[Object change descriptions]
########################################

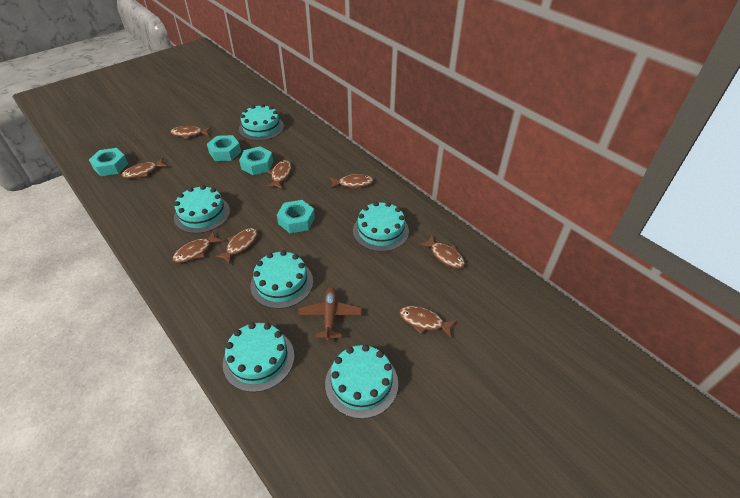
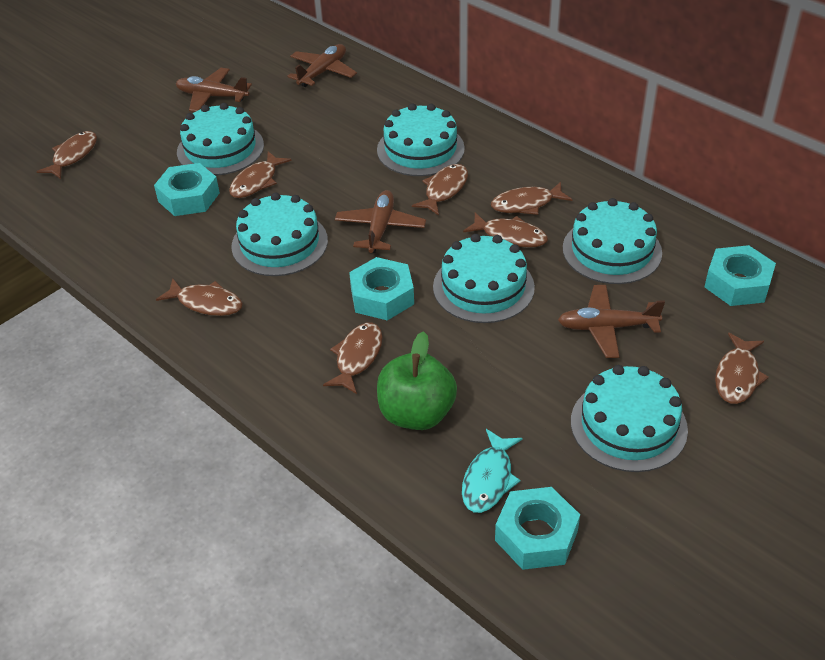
brown plane: 1 -> 4
green apple: 0 -> 1
turquoise fish: 0 -> 1

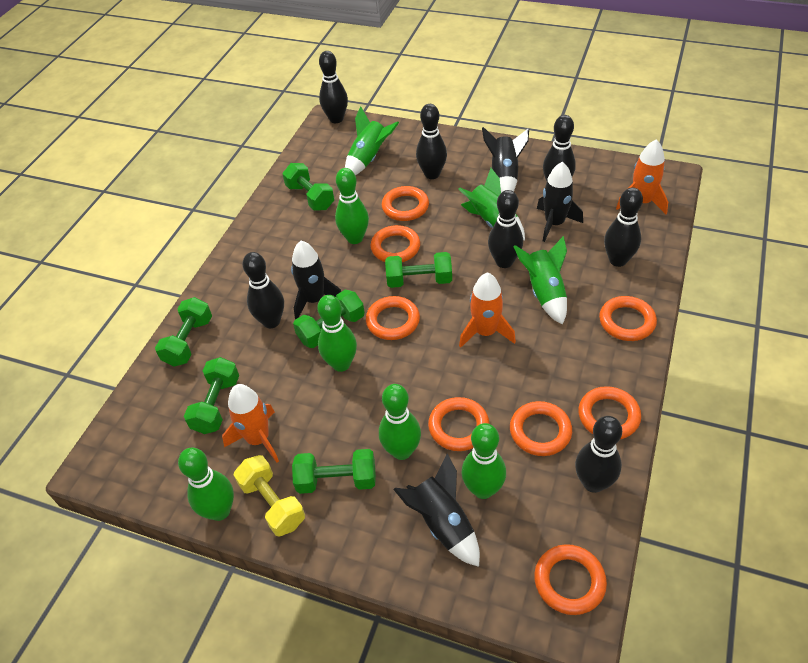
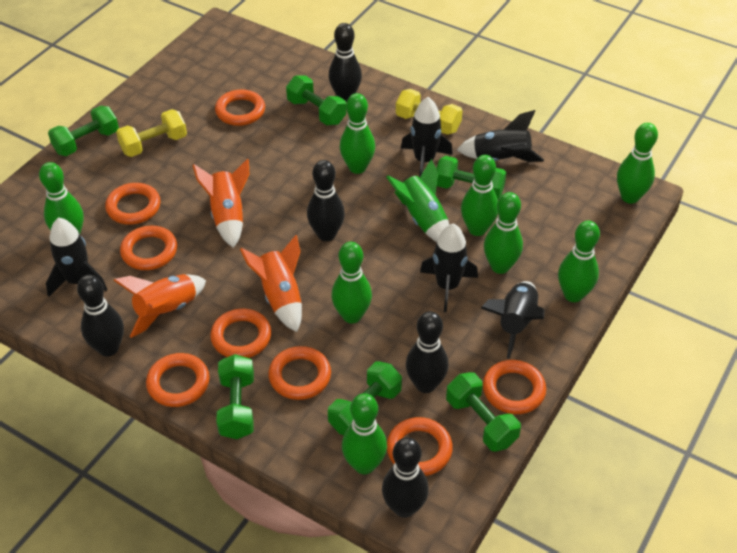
black bowling pin: 7 -> 5
black rocket: 4 -> 5
green bowling pin: 5 -> 8
green rocket: 3 -> 1
yellow dumbbell: 1 -> 2

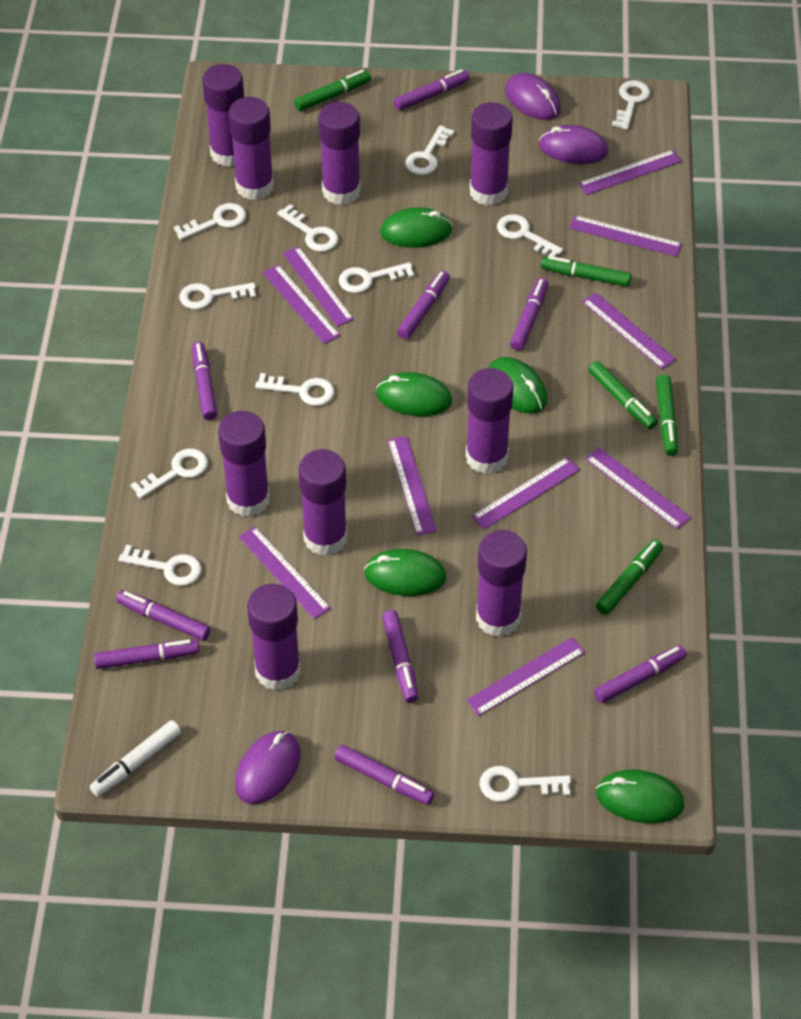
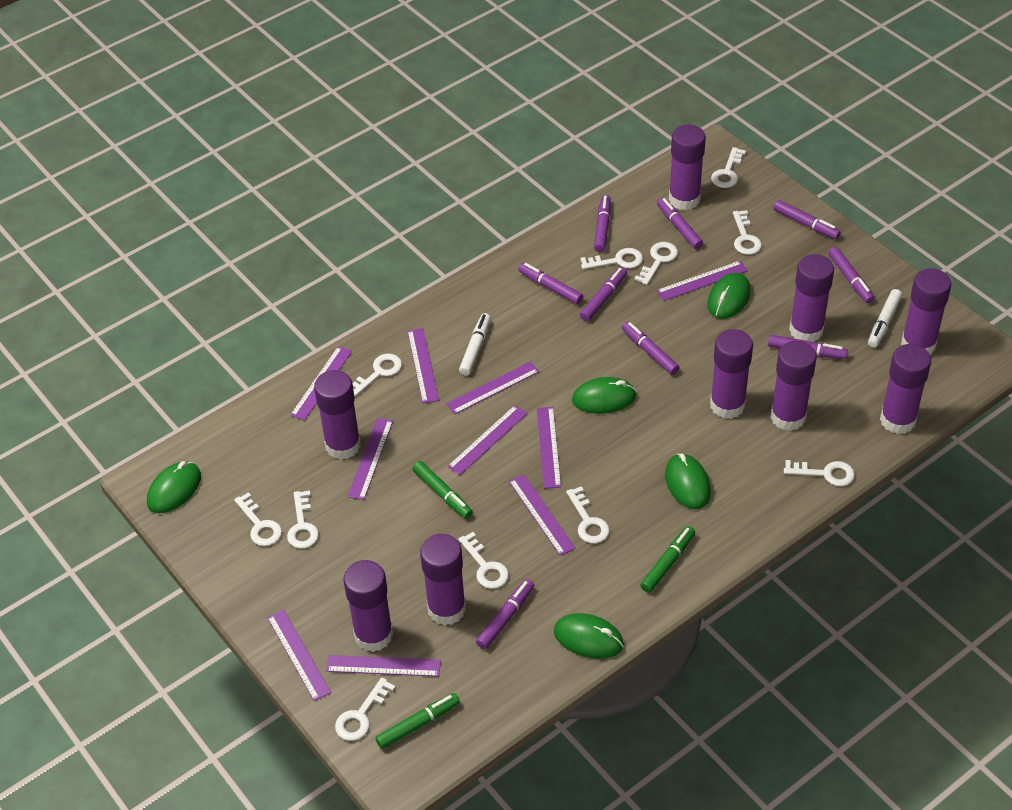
green marker: 5 -> 3
purple mouse: 3 -> 0
white marker: 1 -> 2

########################################

When you repeat the data, keep it exact and drop every picture.

### Written answer
brown plane: 1 -> 4
green apple: 0 -> 1
turquoise fish: 0 -> 1

black bowling pin: 7 -> 5
black rocket: 4 -> 5
green bowling pin: 5 -> 8
green rocket: 3 -> 1
yellow dumbbell: 1 -> 2

green marker: 5 -> 3
purple mouse: 3 -> 0
white marker: 1 -> 2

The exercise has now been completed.